Scene comparison data
....

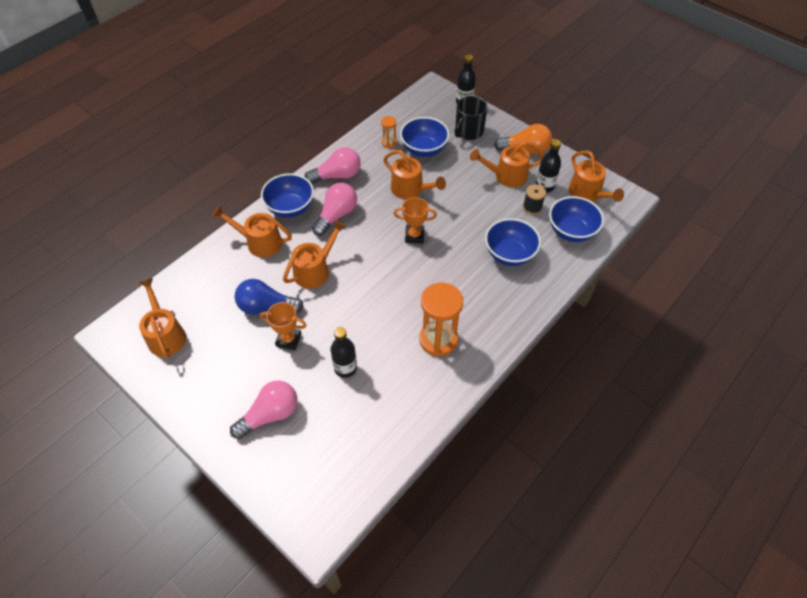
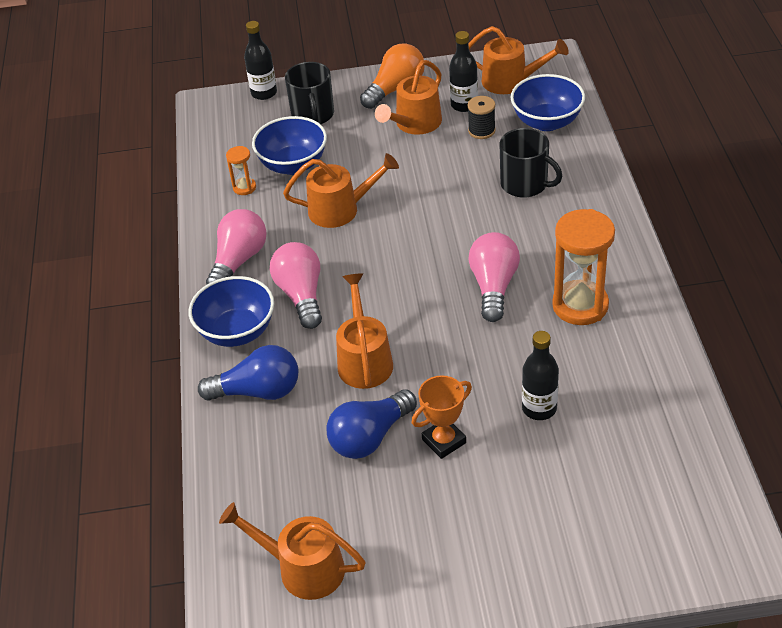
camera: 45 degrees left, 10 degrees down
(259, 242) = (258, 391): orange watering can -> blue light bulb
(270, 415) = (538, 517): pink light bulb -> pink light bulb (493, 287)
(414, 236) = (413, 244): orange trophy -> none
(509, 254) = (525, 184): blue bowl -> black mug

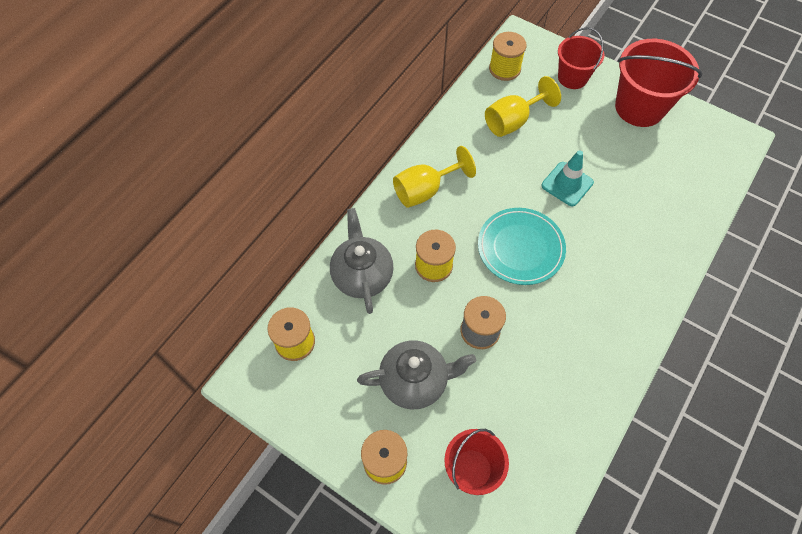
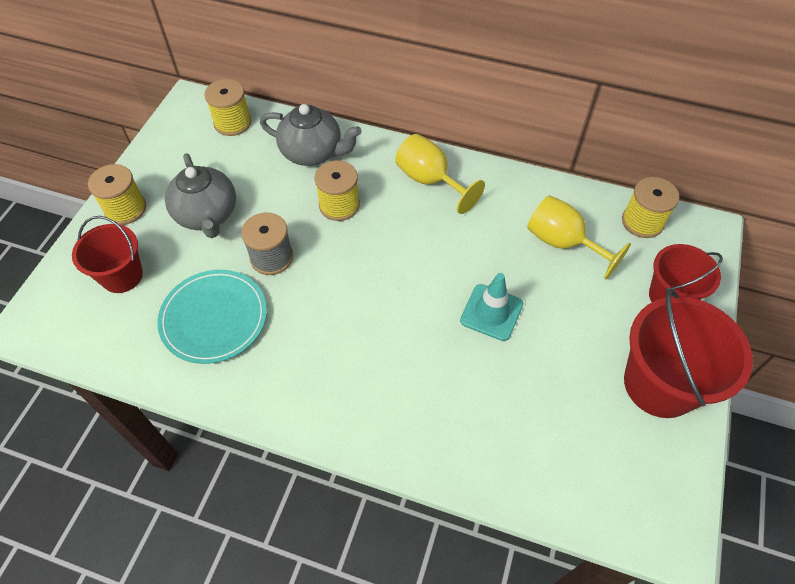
camera: 75 degrees right, 5 degrees down
(362, 275) = (312, 153): grey teapot -> grey teapot turned 45 degrees clockwise
(520, 248) = (384, 278): turquoise plate -> turquoise plate (214, 318)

....

# ACTION ITEM
Look through the entries above and say how many lines hold the word "down", giving the number alone.

# EXERCISE RESULT
2